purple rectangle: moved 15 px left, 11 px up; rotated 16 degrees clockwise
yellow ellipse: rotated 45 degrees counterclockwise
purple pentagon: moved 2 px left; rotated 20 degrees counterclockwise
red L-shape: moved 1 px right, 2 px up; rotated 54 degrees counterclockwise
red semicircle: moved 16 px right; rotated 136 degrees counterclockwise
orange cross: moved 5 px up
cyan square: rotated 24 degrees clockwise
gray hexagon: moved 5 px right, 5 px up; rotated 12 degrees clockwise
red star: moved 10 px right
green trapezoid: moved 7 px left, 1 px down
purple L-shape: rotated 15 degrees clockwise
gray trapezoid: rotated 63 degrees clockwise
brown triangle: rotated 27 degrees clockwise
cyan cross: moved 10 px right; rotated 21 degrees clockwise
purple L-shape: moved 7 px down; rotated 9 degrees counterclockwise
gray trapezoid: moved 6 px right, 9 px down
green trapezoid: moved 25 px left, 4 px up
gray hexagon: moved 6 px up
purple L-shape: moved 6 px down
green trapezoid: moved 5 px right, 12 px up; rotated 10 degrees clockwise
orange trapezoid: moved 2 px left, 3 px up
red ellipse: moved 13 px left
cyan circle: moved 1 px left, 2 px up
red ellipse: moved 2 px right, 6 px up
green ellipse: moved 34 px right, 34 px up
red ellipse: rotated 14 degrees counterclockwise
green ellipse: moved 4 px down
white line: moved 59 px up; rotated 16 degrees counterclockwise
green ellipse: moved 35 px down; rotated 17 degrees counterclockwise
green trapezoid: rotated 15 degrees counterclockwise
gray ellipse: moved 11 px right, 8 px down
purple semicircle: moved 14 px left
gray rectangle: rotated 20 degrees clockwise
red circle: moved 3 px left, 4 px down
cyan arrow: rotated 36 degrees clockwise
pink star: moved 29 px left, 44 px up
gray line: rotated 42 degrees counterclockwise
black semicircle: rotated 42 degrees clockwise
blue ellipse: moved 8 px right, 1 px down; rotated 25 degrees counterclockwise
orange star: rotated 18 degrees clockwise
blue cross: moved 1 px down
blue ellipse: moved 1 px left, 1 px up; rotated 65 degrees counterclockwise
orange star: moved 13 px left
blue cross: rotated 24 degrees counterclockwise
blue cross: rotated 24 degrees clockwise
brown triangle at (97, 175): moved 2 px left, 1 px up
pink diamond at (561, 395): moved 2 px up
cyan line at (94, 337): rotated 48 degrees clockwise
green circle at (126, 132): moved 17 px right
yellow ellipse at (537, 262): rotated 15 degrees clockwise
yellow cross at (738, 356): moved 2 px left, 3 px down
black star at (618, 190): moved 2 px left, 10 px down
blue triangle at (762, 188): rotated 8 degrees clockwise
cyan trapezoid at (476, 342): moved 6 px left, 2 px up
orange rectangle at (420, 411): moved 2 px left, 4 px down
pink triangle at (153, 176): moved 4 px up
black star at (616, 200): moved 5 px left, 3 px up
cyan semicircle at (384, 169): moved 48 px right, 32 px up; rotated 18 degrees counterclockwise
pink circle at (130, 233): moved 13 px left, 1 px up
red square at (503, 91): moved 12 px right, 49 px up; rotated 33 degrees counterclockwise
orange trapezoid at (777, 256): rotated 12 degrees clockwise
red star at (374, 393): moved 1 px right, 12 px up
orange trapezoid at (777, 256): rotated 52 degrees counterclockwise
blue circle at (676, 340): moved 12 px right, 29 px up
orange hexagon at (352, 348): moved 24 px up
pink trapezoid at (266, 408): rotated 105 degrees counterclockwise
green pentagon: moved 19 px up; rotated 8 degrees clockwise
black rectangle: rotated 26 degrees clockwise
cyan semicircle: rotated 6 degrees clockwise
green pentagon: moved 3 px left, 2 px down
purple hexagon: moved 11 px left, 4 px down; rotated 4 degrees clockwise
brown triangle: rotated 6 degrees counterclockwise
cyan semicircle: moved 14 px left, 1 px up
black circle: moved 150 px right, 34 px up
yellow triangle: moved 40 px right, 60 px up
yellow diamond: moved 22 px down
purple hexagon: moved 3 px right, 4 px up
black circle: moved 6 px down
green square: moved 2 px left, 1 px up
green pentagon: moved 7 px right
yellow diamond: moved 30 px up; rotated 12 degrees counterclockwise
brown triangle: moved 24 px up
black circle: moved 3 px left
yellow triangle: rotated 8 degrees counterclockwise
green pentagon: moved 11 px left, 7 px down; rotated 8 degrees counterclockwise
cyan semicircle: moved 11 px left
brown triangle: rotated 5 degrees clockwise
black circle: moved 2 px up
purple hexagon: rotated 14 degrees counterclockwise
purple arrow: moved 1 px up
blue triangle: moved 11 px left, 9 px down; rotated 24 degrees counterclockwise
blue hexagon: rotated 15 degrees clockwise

____

What needs to be done:
Reproduce every one of the records above word for word, each on its own line and in the same order.

Response for this exercise:
purple rectangle: moved 15 px left, 11 px up; rotated 16 degrees clockwise
yellow ellipse: rotated 45 degrees counterclockwise
purple pentagon: moved 2 px left; rotated 20 degrees counterclockwise
red L-shape: moved 1 px right, 2 px up; rotated 54 degrees counterclockwise
red semicircle: moved 16 px right; rotated 136 degrees counterclockwise
orange cross: moved 5 px up
cyan square: rotated 24 degrees clockwise
gray hexagon: moved 5 px right, 5 px up; rotated 12 degrees clockwise
red star: moved 10 px right
green trapezoid: moved 7 px left, 1 px down
purple L-shape: rotated 15 degrees clockwise
gray trapezoid: rotated 63 degrees clockwise
brown triangle: rotated 27 degrees clockwise
cyan cross: moved 10 px right; rotated 21 degrees clockwise
purple L-shape: moved 7 px down; rotated 9 degrees counterclockwise
gray trapezoid: moved 6 px right, 9 px down
green trapezoid: moved 25 px left, 4 px up
gray hexagon: moved 6 px up
purple L-shape: moved 6 px down
green trapezoid: moved 5 px right, 12 px up; rotated 10 degrees clockwise
orange trapezoid: moved 2 px left, 3 px up
red ellipse: moved 13 px left
cyan circle: moved 1 px left, 2 px up
red ellipse: moved 2 px right, 6 px up
green ellipse: moved 34 px right, 34 px up
red ellipse: rotated 14 degrees counterclockwise
green ellipse: moved 4 px down
white line: moved 59 px up; rotated 16 degrees counterclockwise
green ellipse: moved 35 px down; rotated 17 degrees counterclockwise
green trapezoid: rotated 15 degrees counterclockwise
gray ellipse: moved 11 px right, 8 px down
purple semicircle: moved 14 px left
gray rectangle: rotated 20 degrees clockwise
red circle: moved 3 px left, 4 px down
cyan arrow: rotated 36 degrees clockwise
pink star: moved 29 px left, 44 px up
gray line: rotated 42 degrees counterclockwise
black semicircle: rotated 42 degrees clockwise
blue ellipse: moved 8 px right, 1 px down; rotated 25 degrees counterclockwise
orange star: rotated 18 degrees clockwise
blue cross: moved 1 px down
blue ellipse: moved 1 px left, 1 px up; rotated 65 degrees counterclockwise
orange star: moved 13 px left
blue cross: rotated 24 degrees counterclockwise
blue cross: rotated 24 degrees clockwise
brown triangle at (97, 175): moved 2 px left, 1 px up
pink diamond at (561, 395): moved 2 px up
cyan line at (94, 337): rotated 48 degrees clockwise
green circle at (126, 132): moved 17 px right
yellow ellipse at (537, 262): rotated 15 degrees clockwise
yellow cross at (738, 356): moved 2 px left, 3 px down
black star at (618, 190): moved 2 px left, 10 px down
blue triangle at (762, 188): rotated 8 degrees clockwise
cyan trapezoid at (476, 342): moved 6 px left, 2 px up
orange rectangle at (420, 411): moved 2 px left, 4 px down
pink triangle at (153, 176): moved 4 px up
black star at (616, 200): moved 5 px left, 3 px up
cyan semicircle at (384, 169): moved 48 px right, 32 px up; rotated 18 degrees counterclockwise
pink circle at (130, 233): moved 13 px left, 1 px up
red square at (503, 91): moved 12 px right, 49 px up; rotated 33 degrees counterclockwise
orange trapezoid at (777, 256): rotated 12 degrees clockwise
red star at (374, 393): moved 1 px right, 12 px up
orange trapezoid at (777, 256): rotated 52 degrees counterclockwise
blue circle at (676, 340): moved 12 px right, 29 px up
orange hexagon at (352, 348): moved 24 px up
pink trapezoid at (266, 408): rotated 105 degrees counterclockwise
green pentagon: moved 19 px up; rotated 8 degrees clockwise
black rectangle: rotated 26 degrees clockwise
cyan semicircle: rotated 6 degrees clockwise
green pentagon: moved 3 px left, 2 px down
purple hexagon: moved 11 px left, 4 px down; rotated 4 degrees clockwise
brown triangle: rotated 6 degrees counterclockwise
cyan semicircle: moved 14 px left, 1 px up
black circle: moved 150 px right, 34 px up
yellow triangle: moved 40 px right, 60 px up
yellow diamond: moved 22 px down
purple hexagon: moved 3 px right, 4 px up
black circle: moved 6 px down
green square: moved 2 px left, 1 px up
green pentagon: moved 7 px right
yellow diamond: moved 30 px up; rotated 12 degrees counterclockwise
brown triangle: moved 24 px up
black circle: moved 3 px left
yellow triangle: rotated 8 degrees counterclockwise
green pentagon: moved 11 px left, 7 px down; rotated 8 degrees counterclockwise
cyan semicircle: moved 11 px left
brown triangle: rotated 5 degrees clockwise
black circle: moved 2 px up
purple hexagon: rotated 14 degrees counterclockwise
purple arrow: moved 1 px up
blue triangle: moved 11 px left, 9 px down; rotated 24 degrees counterclockwise
blue hexagon: rotated 15 degrees clockwise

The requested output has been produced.